### Given instruction
Extract the lines below, without changes, starting with the line that contains "86: 6:20 -> 5:32" and ending with the final line. Leave the pictures out of your answer.

### Data records
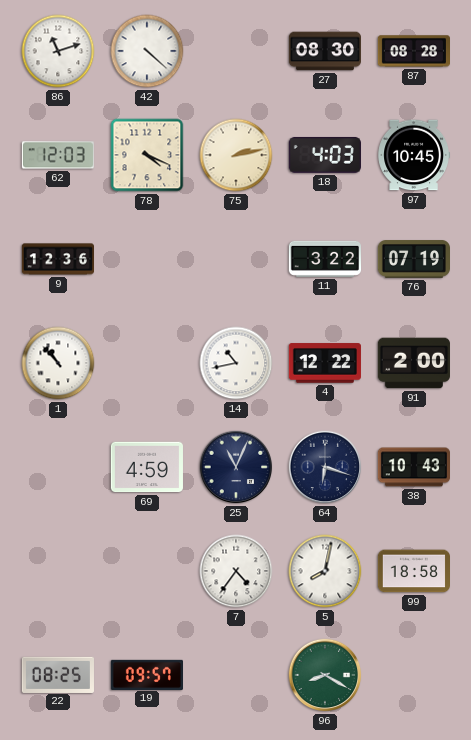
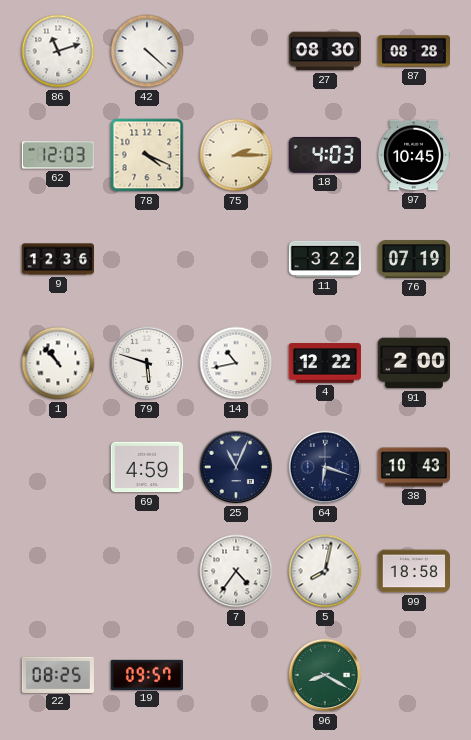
75: 2:13 -> 2:15
79: none -> 5:48
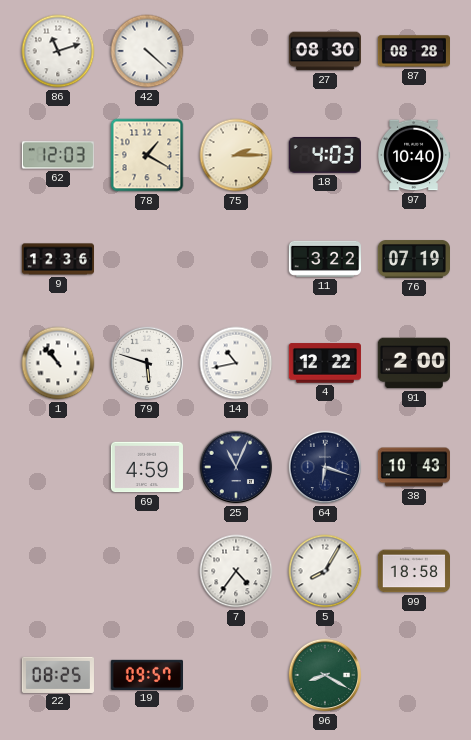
78: 4:19 -> 1:20
97: 10:45 -> 10:40
5: 8:02 -> 8:05
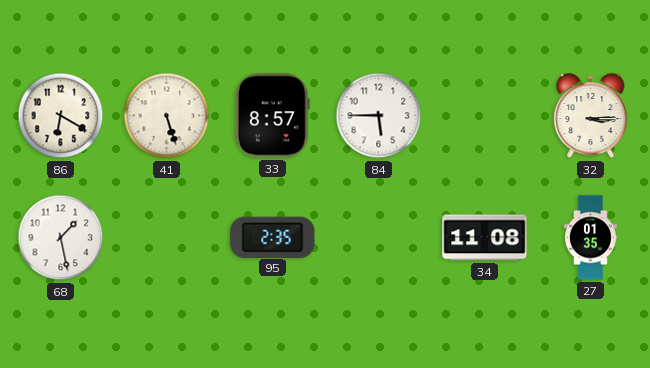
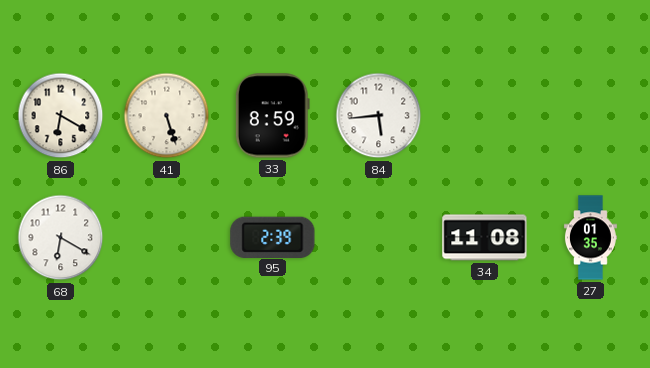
33: 8:57 -> 8:59
84: 5:45 -> 5:44
32: 3:15 -> none
68: 1:28 -> 6:20
95: 2:35 -> 2:39
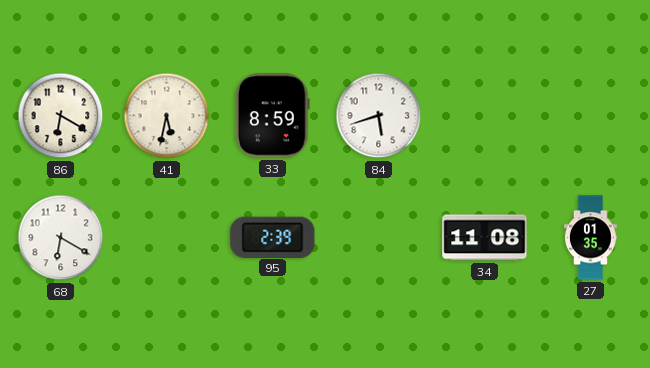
41: 5:27 -> 5:32
84: 5:44 -> 5:42
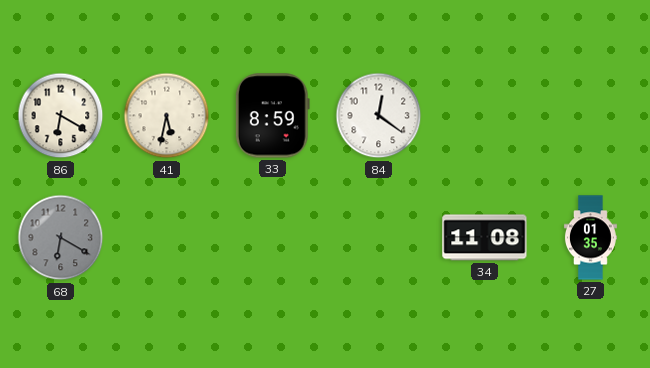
84: 5:42 -> 12:21
68 dial: white -> grey
95: 2:39 -> none
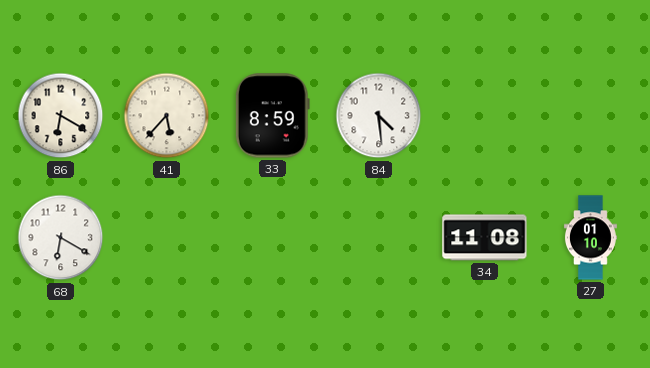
41: 5:32 -> 5:37
84: 12:21 -> 4:29
68 dial: grey -> white
27: 01:35 -> 01:10
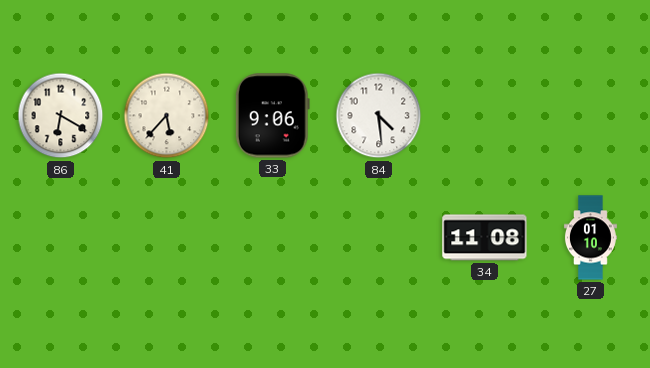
33: 8:59 -> 9:06
68: 6:20 -> none
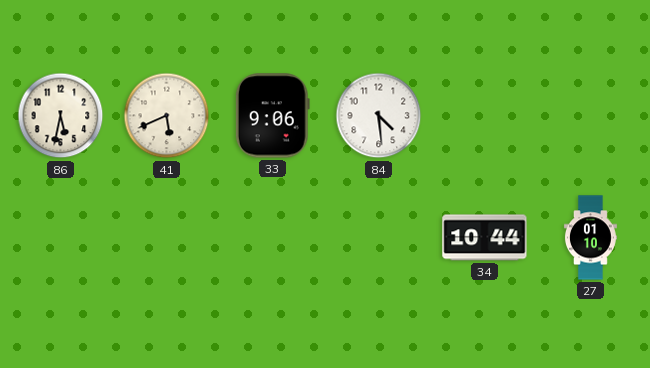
86: 6:20 -> 5:32
41: 5:37 -> 5:41
34: 11:08 -> 10:44
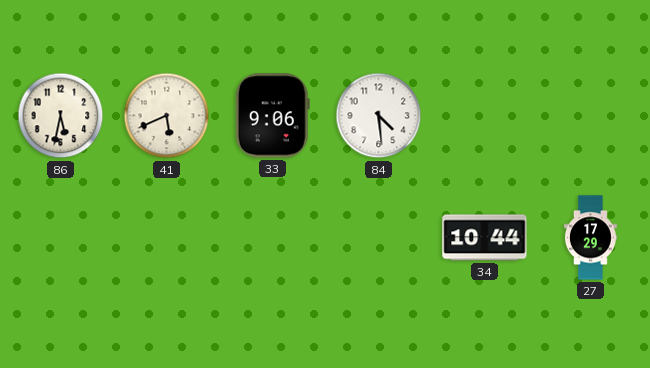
27: 01:10 -> 17:29
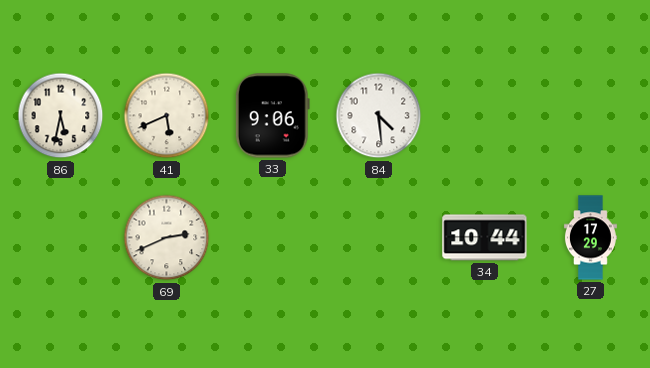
69: none -> 2:41
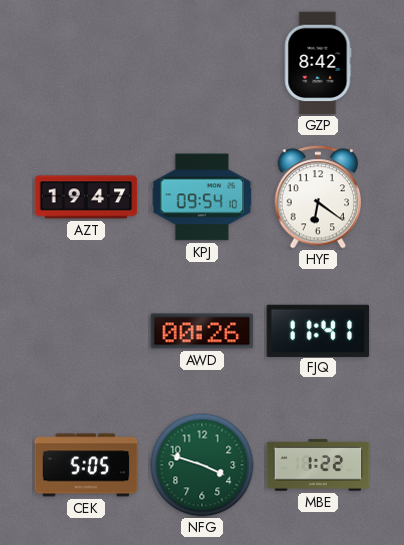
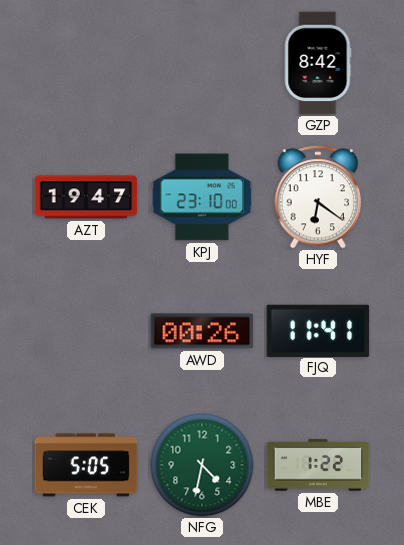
KPJ: 09:54 -> 23:10
NFG: 3:48 -> 4:32
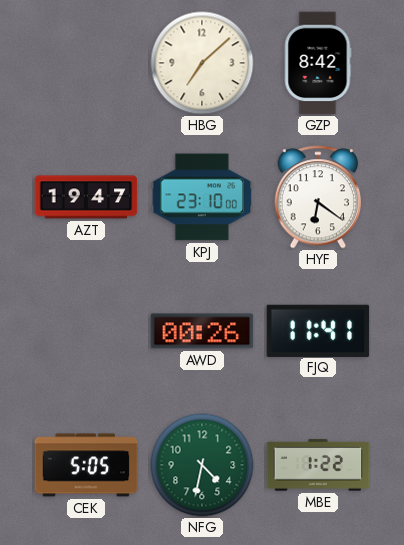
HBG: none -> 7:08
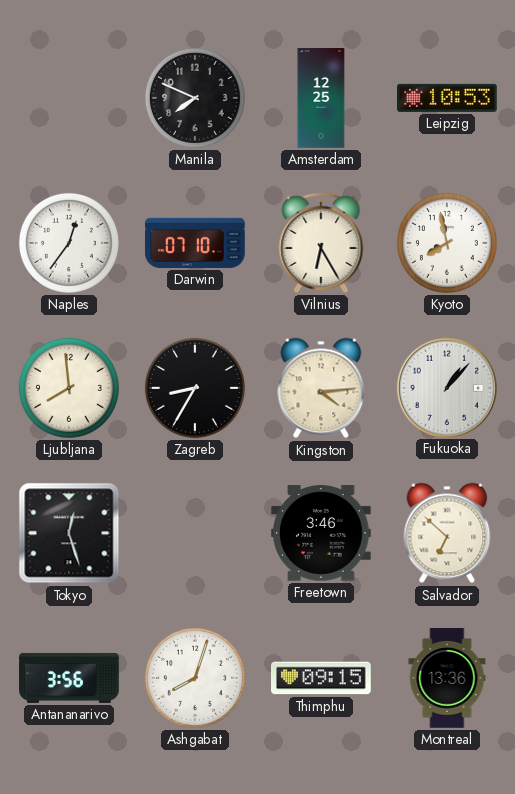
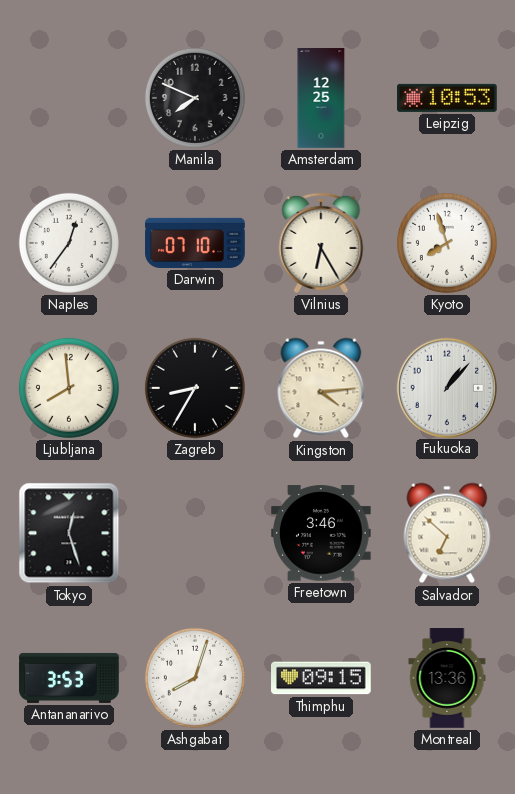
Kyoto: 7:58 -> 7:57
Antananarivo: 3:56 -> 3:53
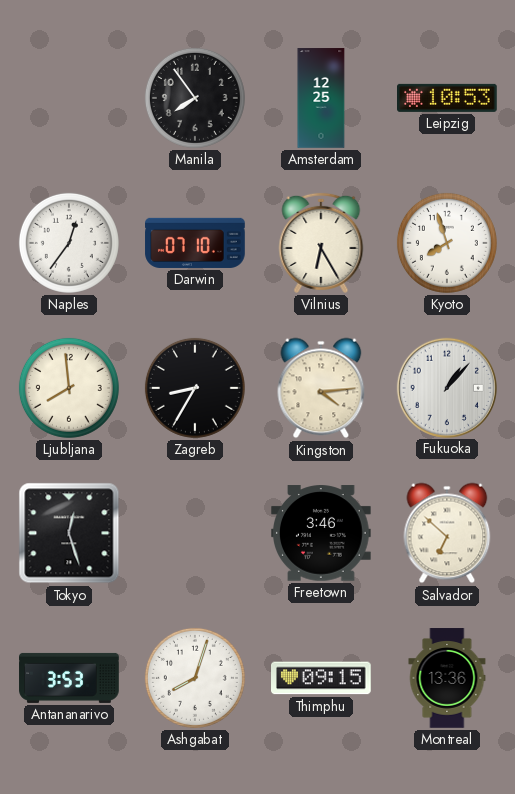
Manila: 7:49 -> 7:54
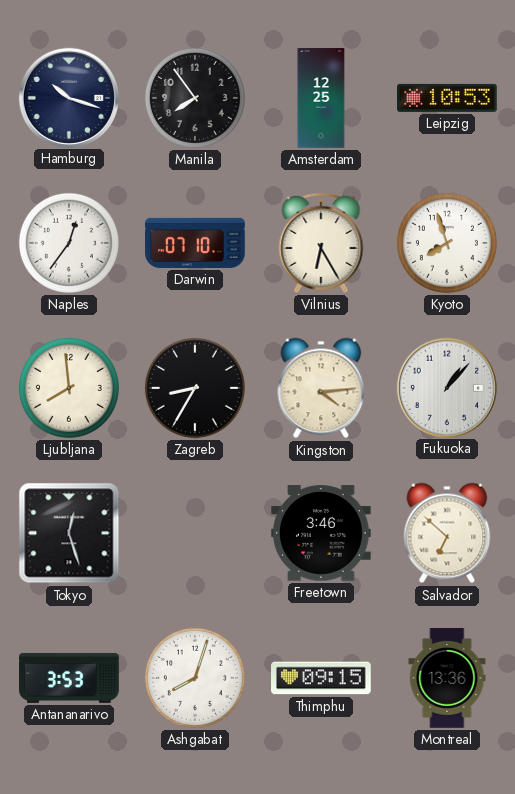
Hamburg: none -> 10:18
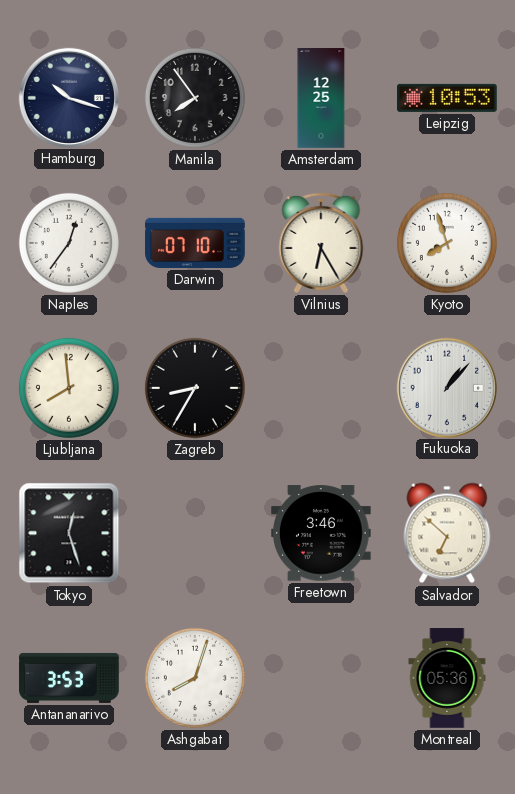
Kingston: 4:14 -> none
Thimphu: 09:15 -> none
Montreal: 13:36 -> 05:36
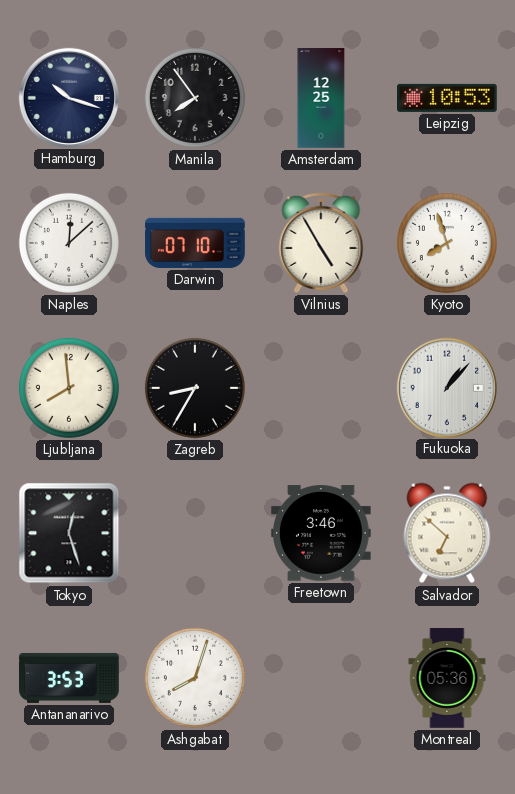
Naples: 12:36 -> 12:08
Vilnius: 6:25 -> 4:55
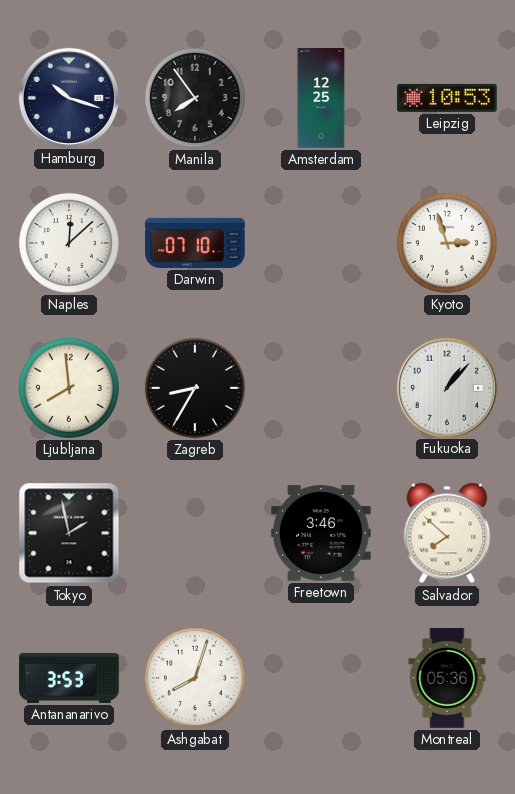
Vilnius: 4:55 -> none
Kyoto: 7:57 -> 2:57
Tokyo: 12:27 -> 1:58
Salvador: 6:52 -> 7:52
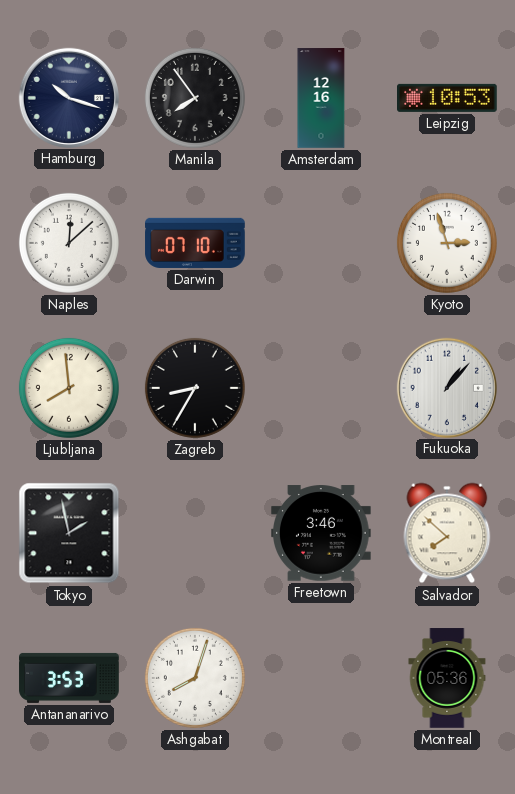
Amsterdam: 12:25 -> 12:16
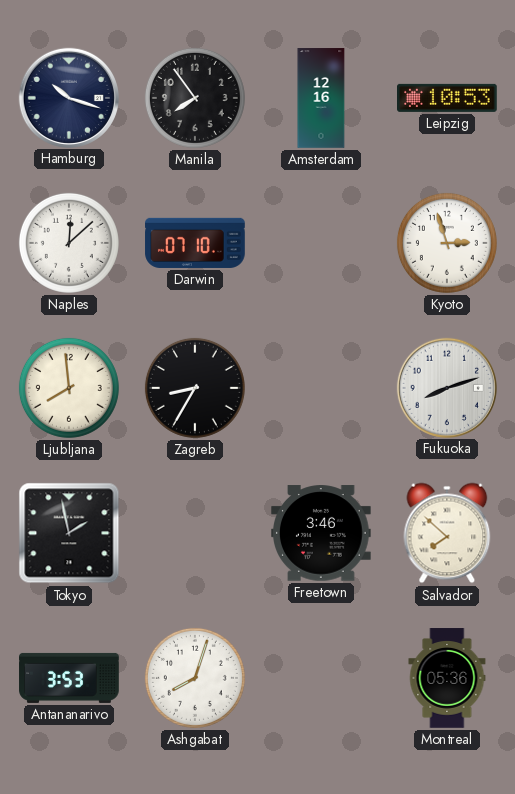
Fukuoka: 1:07 -> 8:12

### Response to this task
86: 6:20 -> 5:32
41: 5:37 -> 5:41
34: 11:08 -> 10:44
27: 01:10 -> 17:29
69: none -> 2:41
KPJ: 09:54 -> 23:10
NFG: 3:48 -> 4:32
HBG: none -> 7:08
Kyoto: 7:58 -> 7:57
Antananarivo: 3:56 -> 3:53
Manila: 7:49 -> 7:54
Hamburg: none -> 10:18
Kingston: 4:14 -> none
Thimphu: 09:15 -> none
Montreal: 13:36 -> 05:36
Naples: 12:36 -> 12:08
Vilnius: 6:25 -> 4:55
Vilnius: 4:55 -> none
Kyoto: 7:57 -> 2:57
Tokyo: 12:27 -> 1:58
Salvador: 6:52 -> 7:52
Amsterdam: 12:25 -> 12:16
Fukuoka: 1:07 -> 8:12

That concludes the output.